EXERCISE DIRECTIONS:
The entries below contain a stretch that opens with the line containing "R8: 4.7k (RESET, VS) -> 4.7k (RESET, RX)" and closes with the line containing "U3: NOT 74HC04"; set down that stretch exactly, both ends included, and nothing else.
(DATASET RECORDS Opens)
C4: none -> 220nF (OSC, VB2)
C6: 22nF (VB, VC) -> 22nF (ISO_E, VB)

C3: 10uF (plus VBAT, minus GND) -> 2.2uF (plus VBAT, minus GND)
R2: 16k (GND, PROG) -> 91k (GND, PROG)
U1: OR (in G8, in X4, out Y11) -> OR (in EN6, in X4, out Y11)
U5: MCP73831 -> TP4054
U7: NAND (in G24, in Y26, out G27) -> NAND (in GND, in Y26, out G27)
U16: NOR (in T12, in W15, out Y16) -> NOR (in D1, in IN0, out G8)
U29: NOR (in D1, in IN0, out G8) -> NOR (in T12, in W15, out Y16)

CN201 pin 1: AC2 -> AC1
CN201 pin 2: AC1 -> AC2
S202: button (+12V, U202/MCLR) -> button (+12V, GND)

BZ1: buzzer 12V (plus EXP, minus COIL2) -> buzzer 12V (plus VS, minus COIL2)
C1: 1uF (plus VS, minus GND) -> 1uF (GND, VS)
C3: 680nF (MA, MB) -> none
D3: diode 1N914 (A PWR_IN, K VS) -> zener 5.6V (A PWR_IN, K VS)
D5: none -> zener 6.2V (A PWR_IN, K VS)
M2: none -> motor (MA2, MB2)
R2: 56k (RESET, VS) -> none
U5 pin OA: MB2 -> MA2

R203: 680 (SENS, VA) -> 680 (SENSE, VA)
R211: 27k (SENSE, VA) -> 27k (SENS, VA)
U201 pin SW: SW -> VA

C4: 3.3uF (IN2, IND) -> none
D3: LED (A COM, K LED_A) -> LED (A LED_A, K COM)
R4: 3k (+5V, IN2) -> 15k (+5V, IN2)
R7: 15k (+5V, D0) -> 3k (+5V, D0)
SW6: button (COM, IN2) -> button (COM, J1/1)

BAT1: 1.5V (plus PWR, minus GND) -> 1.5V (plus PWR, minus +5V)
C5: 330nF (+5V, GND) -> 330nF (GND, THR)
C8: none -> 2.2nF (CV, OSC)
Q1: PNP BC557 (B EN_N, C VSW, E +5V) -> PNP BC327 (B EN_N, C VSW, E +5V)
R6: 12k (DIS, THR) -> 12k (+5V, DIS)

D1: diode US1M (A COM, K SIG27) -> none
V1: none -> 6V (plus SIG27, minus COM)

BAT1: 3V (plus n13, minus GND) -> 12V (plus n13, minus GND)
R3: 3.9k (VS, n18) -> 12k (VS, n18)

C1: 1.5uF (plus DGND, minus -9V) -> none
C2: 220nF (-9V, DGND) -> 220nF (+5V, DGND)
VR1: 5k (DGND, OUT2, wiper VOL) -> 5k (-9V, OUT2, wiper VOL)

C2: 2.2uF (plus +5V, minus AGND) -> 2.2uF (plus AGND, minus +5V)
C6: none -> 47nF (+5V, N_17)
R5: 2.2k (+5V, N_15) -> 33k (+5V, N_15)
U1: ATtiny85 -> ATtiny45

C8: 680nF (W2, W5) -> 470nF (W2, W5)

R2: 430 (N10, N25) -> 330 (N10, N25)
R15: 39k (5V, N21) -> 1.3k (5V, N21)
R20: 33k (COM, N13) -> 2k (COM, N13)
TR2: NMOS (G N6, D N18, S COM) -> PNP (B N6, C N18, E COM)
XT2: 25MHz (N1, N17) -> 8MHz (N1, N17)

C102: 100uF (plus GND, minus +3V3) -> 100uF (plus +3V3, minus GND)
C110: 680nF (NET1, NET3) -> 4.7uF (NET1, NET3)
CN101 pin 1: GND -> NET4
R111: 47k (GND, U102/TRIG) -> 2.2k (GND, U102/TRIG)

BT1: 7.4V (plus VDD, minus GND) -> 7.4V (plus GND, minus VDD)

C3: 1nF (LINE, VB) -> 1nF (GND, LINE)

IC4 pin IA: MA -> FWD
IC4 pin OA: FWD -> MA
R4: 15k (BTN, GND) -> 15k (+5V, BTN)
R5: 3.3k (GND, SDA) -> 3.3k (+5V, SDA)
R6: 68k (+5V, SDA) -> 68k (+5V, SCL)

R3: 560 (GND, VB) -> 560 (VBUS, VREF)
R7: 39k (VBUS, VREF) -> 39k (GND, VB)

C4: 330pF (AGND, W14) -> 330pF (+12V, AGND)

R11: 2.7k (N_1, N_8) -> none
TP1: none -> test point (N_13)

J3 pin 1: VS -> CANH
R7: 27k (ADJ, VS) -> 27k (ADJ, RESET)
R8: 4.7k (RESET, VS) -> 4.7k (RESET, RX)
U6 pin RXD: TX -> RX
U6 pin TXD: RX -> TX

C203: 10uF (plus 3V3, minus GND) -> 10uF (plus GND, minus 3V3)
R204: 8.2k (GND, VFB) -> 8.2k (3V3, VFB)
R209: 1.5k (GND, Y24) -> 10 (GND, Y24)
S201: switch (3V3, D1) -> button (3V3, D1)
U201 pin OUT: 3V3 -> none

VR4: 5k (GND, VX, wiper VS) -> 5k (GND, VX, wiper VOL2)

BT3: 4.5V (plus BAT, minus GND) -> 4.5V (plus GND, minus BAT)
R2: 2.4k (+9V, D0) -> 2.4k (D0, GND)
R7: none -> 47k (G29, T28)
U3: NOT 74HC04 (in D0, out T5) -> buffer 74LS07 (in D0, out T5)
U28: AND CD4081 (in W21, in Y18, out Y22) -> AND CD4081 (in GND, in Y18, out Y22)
(DATASET RECORDS Closes)
REPLY TO THE TASK:
R8: 4.7k (RESET, VS) -> 4.7k (RESET, RX)
U6 pin RXD: TX -> RX
U6 pin TXD: RX -> TX

C203: 10uF (plus 3V3, minus GND) -> 10uF (plus GND, minus 3V3)
R204: 8.2k (GND, VFB) -> 8.2k (3V3, VFB)
R209: 1.5k (GND, Y24) -> 10 (GND, Y24)
S201: switch (3V3, D1) -> button (3V3, D1)
U201 pin OUT: 3V3 -> none

VR4: 5k (GND, VX, wiper VS) -> 5k (GND, VX, wiper VOL2)

BT3: 4.5V (plus BAT, minus GND) -> 4.5V (plus GND, minus BAT)
R2: 2.4k (+9V, D0) -> 2.4k (D0, GND)
R7: none -> 47k (G29, T28)
U3: NOT 74HC04 (in D0, out T5) -> buffer 74LS07 (in D0, out T5)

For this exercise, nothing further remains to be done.